Start of LISTED RECORDS

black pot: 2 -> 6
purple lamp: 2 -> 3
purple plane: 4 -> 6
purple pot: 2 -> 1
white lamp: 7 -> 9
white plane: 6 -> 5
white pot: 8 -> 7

End of LISTED RECORDS

# PROBLEM TO SOLVE
Please say how many lines of the listing hold the string "purple", answering with the number alone.

# ANSWER TO THIS EXERCISE
3